§ **ASSIGNMENT**
In the records below, find the line with "orange domino [492,72,543,98]" and the line with "green tree [670,194,710,249]"; return exactly those lines and every line between them.

:: RECORDS PROVIDED

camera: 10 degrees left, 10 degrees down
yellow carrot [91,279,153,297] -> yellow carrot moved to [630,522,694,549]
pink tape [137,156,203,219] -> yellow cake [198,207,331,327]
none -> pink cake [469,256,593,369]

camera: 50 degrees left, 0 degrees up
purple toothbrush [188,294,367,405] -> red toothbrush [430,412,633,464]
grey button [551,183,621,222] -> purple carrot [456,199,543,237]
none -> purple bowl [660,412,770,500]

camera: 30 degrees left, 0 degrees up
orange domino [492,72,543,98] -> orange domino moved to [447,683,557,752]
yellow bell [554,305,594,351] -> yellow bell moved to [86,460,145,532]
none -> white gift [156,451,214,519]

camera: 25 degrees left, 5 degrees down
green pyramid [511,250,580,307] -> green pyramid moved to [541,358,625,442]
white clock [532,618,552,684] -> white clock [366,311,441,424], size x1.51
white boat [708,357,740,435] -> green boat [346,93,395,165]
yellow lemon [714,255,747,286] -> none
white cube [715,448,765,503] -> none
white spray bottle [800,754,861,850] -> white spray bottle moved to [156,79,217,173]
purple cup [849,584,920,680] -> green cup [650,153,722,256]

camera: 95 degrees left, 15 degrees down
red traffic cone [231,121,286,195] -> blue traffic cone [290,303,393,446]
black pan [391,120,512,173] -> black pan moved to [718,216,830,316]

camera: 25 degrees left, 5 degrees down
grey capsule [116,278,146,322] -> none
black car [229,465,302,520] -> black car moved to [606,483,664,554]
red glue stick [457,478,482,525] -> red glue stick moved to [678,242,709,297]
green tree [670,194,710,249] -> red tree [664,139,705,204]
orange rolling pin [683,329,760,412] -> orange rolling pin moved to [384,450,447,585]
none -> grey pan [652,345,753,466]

::::

§ **YOUR SOLUTION**
orange domino [492,72,543,98] -> orange domino moved to [447,683,557,752]
yellow bell [554,305,594,351] -> yellow bell moved to [86,460,145,532]
none -> white gift [156,451,214,519]

camera: 25 degrees left, 5 degrees down
green pyramid [511,250,580,307] -> green pyramid moved to [541,358,625,442]
white clock [532,618,552,684] -> white clock [366,311,441,424], size x1.51
white boat [708,357,740,435] -> green boat [346,93,395,165]
yellow lemon [714,255,747,286] -> none
white cube [715,448,765,503] -> none
white spray bottle [800,754,861,850] -> white spray bottle moved to [156,79,217,173]
purple cup [849,584,920,680] -> green cup [650,153,722,256]

camera: 95 degrees left, 15 degrees down
red traffic cone [231,121,286,195] -> blue traffic cone [290,303,393,446]
black pan [391,120,512,173] -> black pan moved to [718,216,830,316]

camera: 25 degrees left, 5 degrees down
grey capsule [116,278,146,322] -> none
black car [229,465,302,520] -> black car moved to [606,483,664,554]
red glue stick [457,478,482,525] -> red glue stick moved to [678,242,709,297]
green tree [670,194,710,249] -> red tree [664,139,705,204]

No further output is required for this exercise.